- [What the exercise asks] Please copy each line in the records below that contains the string "AOUT".

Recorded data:
=====
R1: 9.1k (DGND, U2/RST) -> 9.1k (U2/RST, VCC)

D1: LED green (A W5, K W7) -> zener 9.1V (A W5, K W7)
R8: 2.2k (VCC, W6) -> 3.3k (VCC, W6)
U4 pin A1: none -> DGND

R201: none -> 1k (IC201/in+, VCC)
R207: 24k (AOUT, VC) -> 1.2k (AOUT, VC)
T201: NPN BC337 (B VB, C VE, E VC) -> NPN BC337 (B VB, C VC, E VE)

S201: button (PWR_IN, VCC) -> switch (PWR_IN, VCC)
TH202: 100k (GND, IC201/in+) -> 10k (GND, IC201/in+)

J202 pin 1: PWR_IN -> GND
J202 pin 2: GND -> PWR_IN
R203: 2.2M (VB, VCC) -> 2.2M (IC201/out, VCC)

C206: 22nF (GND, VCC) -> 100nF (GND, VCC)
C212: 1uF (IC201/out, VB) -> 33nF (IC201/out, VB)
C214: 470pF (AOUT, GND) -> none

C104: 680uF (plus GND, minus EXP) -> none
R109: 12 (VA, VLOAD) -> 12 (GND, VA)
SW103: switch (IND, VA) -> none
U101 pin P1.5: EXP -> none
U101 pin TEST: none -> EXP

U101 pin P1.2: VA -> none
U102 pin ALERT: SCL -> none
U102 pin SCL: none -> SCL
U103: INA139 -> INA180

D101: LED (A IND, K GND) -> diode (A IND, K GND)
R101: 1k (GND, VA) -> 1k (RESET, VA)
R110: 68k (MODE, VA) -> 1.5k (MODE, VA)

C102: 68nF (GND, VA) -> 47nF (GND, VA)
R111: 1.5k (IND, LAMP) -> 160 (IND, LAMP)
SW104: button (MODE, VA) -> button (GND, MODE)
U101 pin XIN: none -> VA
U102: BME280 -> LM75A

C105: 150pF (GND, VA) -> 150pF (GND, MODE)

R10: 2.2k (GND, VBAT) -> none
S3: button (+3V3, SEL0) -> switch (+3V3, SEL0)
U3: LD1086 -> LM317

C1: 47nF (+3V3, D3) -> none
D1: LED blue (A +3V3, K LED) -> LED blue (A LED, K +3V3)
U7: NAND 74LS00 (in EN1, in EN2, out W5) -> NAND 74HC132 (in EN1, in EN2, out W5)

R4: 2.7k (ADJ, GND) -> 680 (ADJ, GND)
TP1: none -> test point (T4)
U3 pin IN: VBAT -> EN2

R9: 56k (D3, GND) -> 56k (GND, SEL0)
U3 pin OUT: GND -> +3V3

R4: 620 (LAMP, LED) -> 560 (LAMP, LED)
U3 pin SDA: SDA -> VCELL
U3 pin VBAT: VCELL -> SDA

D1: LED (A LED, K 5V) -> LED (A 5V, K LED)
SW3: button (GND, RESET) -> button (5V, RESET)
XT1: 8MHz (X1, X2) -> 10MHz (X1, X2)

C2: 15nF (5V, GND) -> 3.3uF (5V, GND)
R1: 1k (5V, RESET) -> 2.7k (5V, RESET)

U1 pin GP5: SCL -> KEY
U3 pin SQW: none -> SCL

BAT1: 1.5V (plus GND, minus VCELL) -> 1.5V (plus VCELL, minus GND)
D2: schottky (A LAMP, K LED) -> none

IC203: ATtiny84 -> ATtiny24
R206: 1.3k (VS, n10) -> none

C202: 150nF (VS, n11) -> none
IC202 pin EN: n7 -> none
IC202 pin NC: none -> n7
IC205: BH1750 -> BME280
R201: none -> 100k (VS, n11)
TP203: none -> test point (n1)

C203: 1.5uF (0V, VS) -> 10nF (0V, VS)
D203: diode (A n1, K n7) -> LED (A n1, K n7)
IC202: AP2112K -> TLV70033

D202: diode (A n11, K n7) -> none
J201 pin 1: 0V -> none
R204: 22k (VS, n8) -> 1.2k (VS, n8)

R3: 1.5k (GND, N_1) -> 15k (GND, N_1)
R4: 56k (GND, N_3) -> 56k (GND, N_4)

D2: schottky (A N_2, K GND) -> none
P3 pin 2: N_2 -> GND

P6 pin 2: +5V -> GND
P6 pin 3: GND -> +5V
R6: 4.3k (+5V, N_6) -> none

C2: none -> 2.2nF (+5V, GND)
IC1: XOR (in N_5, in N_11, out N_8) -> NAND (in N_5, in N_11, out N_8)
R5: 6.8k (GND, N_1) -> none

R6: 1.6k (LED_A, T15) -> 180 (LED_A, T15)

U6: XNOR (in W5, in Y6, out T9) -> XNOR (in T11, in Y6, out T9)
=====
- [Response below]
R207: 24k (AOUT, VC) -> 1.2k (AOUT, VC)
C214: 470pF (AOUT, GND) -> none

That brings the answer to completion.